START Excerpted records

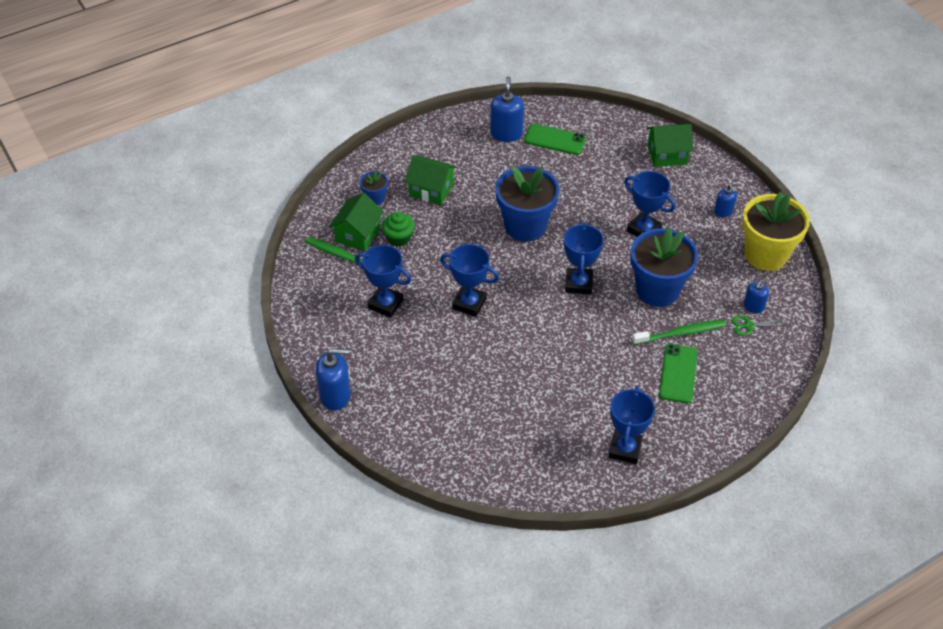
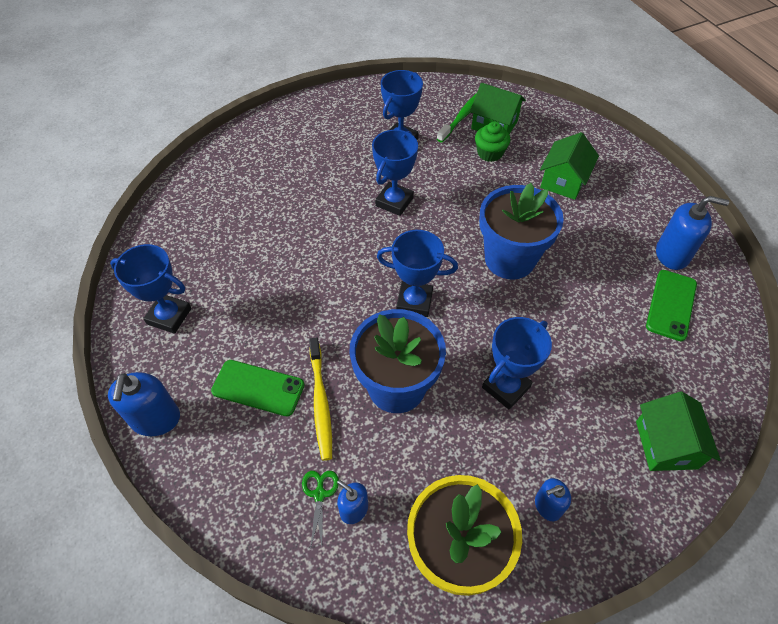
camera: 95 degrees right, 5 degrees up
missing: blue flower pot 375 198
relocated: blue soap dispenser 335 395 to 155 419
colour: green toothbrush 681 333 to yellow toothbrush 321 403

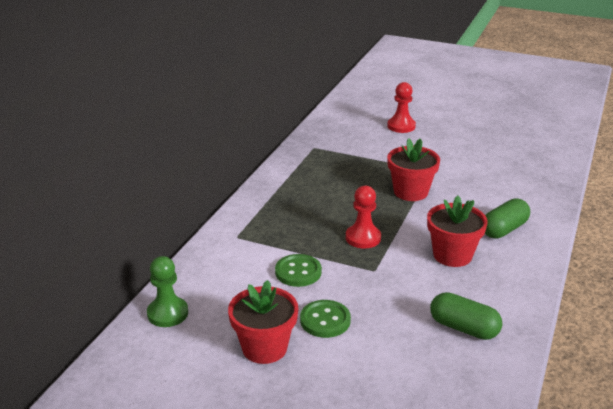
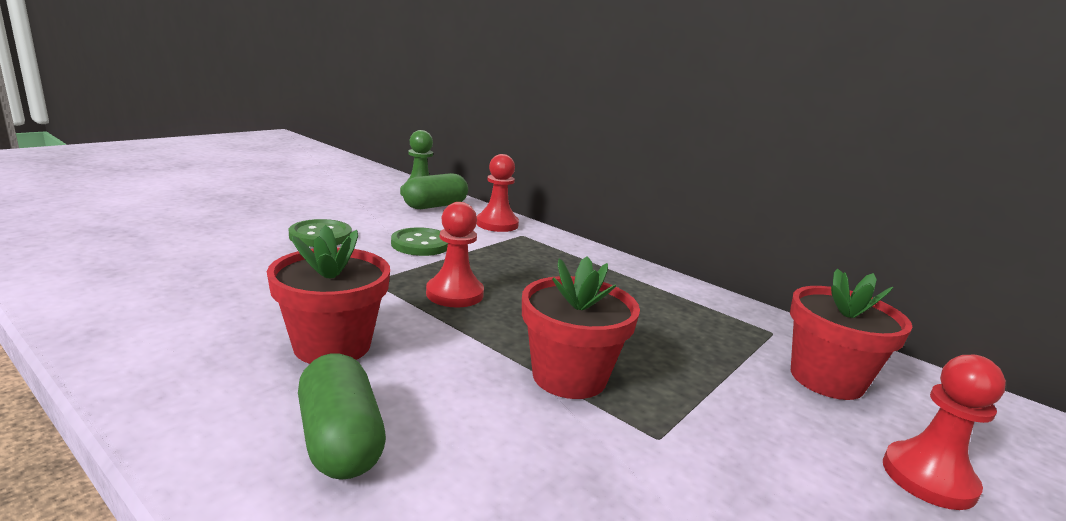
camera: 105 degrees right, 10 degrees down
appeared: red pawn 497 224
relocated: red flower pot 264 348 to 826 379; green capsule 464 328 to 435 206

END Excerpted records

▶ _Work request_:
What must be returned is the line with "camera: 105 degrees right, 10 degrees down" plus every line after it to the end of the entries, exactly as they appear.

▶ _Response_:
camera: 105 degrees right, 10 degrees down
appeared: red pawn 497 224
relocated: red flower pot 264 348 to 826 379; green capsule 464 328 to 435 206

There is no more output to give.